## What the task asks
The result should be an exact copy of the entries that follow, with no pictures included.

┌─ Records for this exercise

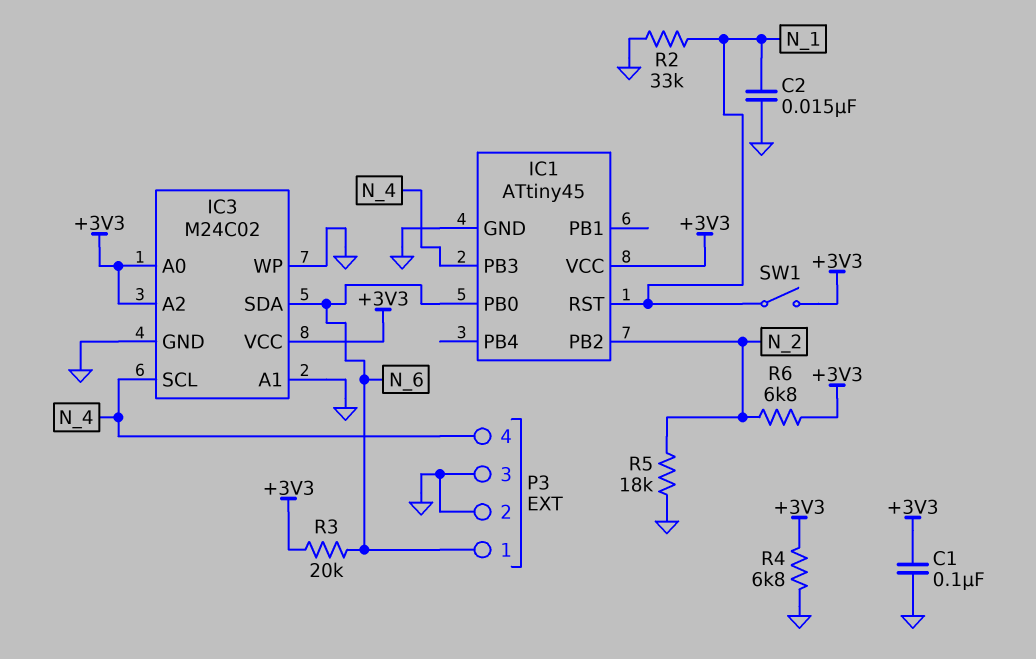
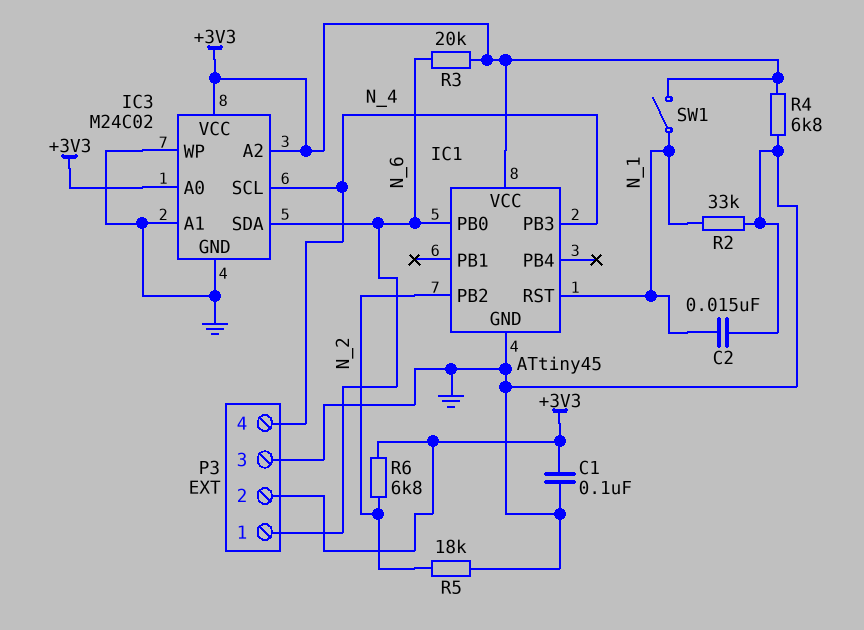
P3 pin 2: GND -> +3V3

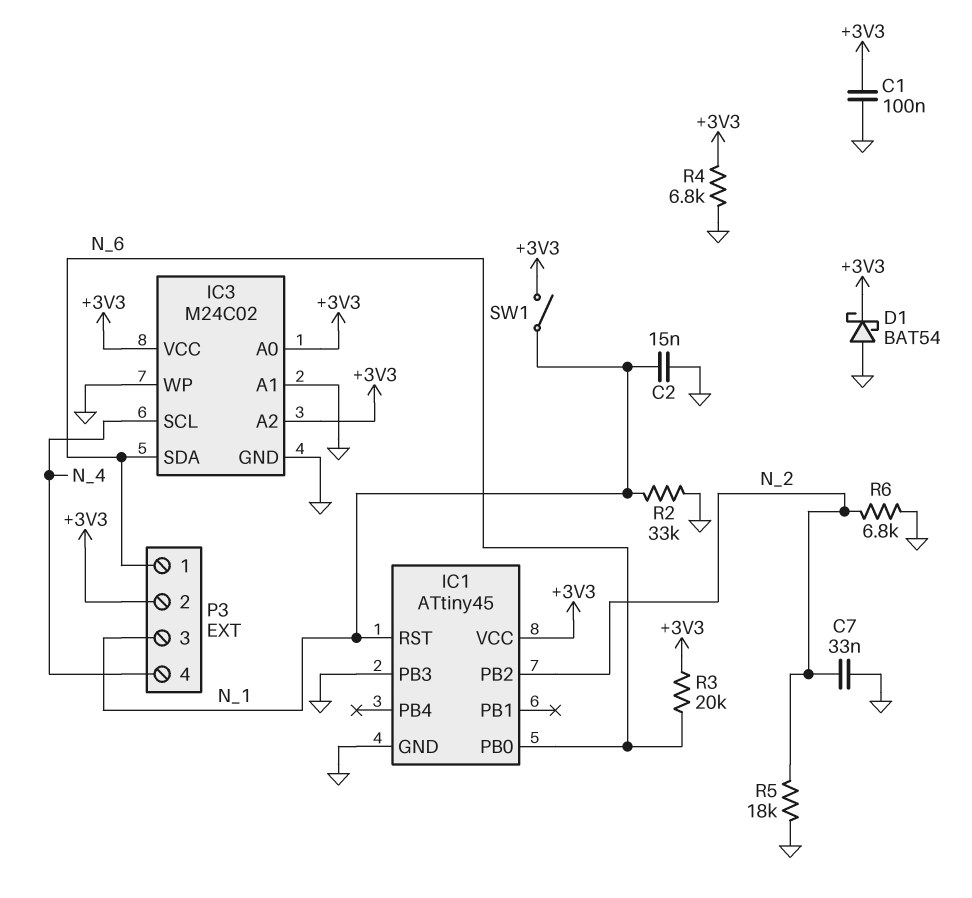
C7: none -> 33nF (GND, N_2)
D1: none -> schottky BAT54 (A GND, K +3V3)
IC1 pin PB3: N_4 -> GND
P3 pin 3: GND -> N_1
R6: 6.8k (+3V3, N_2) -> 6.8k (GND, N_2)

└─

## Worked solution
P3 pin 2: GND -> +3V3

C7: none -> 33nF (GND, N_2)
D1: none -> schottky BAT54 (A GND, K +3V3)
IC1 pin PB3: N_4 -> GND
P3 pin 3: GND -> N_1
R6: 6.8k (+3V3, N_2) -> 6.8k (GND, N_2)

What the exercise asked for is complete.